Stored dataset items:
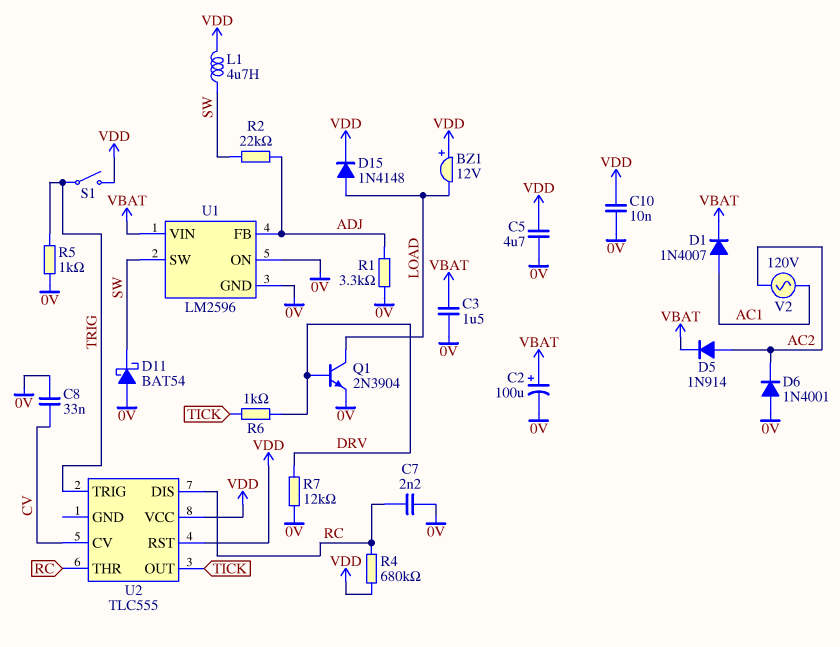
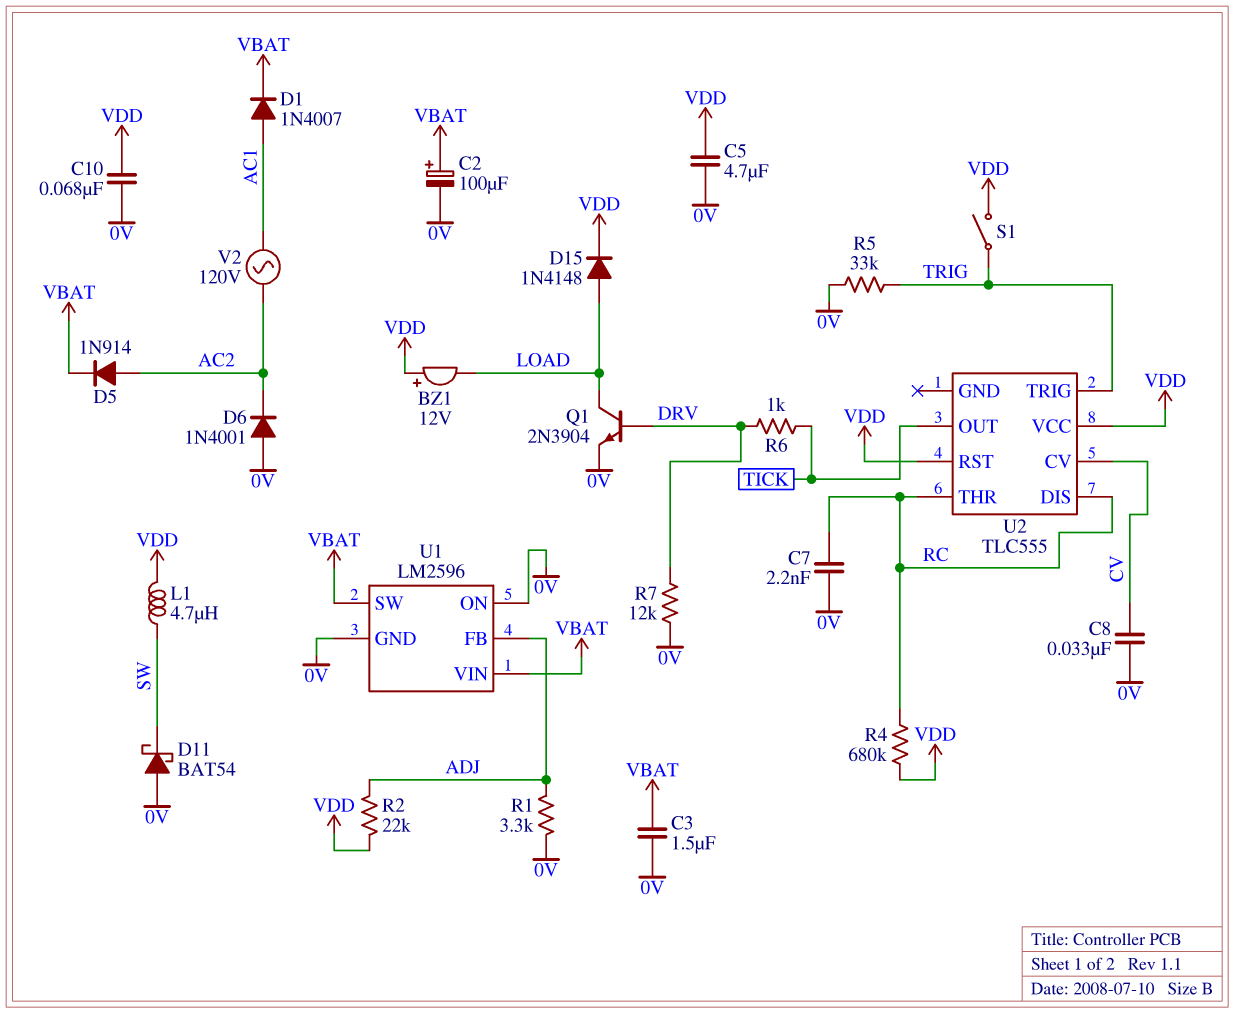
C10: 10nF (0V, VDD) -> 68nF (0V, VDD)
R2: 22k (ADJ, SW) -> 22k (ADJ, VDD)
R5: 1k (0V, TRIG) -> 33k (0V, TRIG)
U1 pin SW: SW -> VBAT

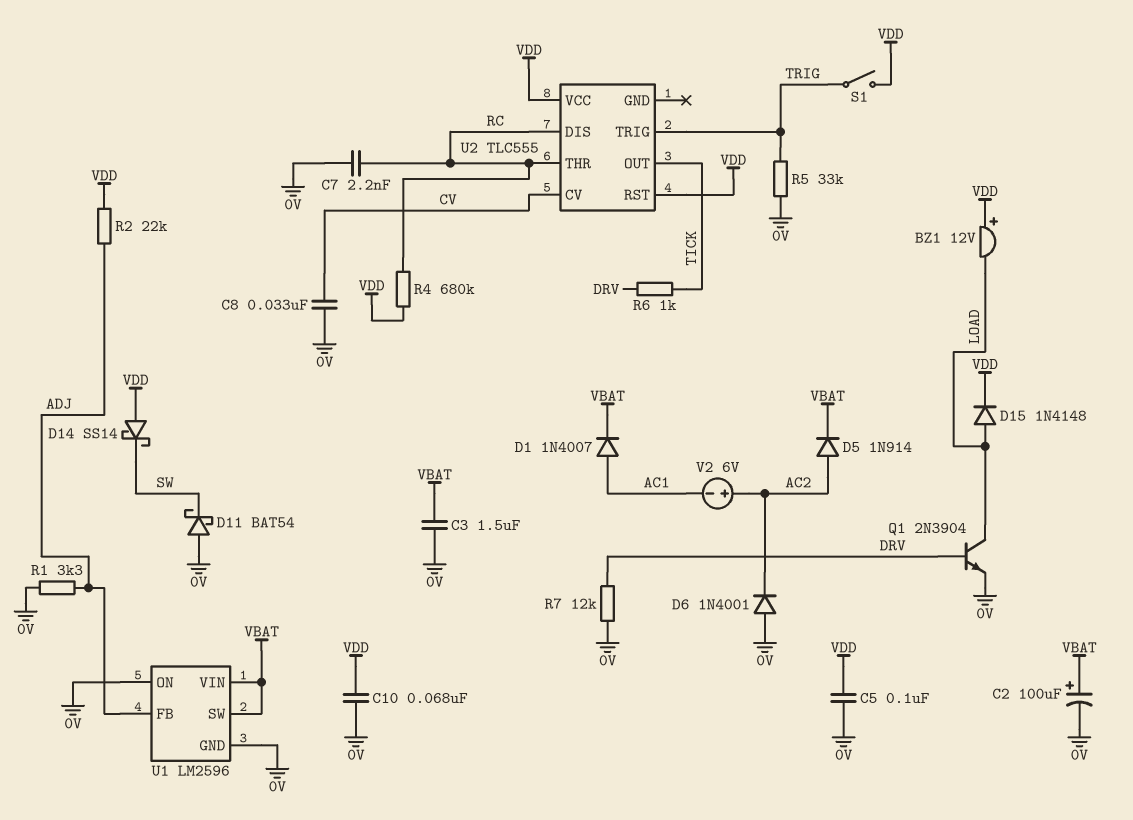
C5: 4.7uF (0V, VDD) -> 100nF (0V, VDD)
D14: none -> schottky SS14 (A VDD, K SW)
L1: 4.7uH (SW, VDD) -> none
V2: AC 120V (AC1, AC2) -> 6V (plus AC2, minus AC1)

• [Exercise description]:
Reproduce the lines above, exactly and exclusively, from the line containing "U1 pin SW: SW -> VBAT" down to the last line, both included; pictures are not part of the copy.

• [Solution]:
U1 pin SW: SW -> VBAT

C5: 4.7uF (0V, VDD) -> 100nF (0V, VDD)
D14: none -> schottky SS14 (A VDD, K SW)
L1: 4.7uH (SW, VDD) -> none
V2: AC 120V (AC1, AC2) -> 6V (plus AC2, minus AC1)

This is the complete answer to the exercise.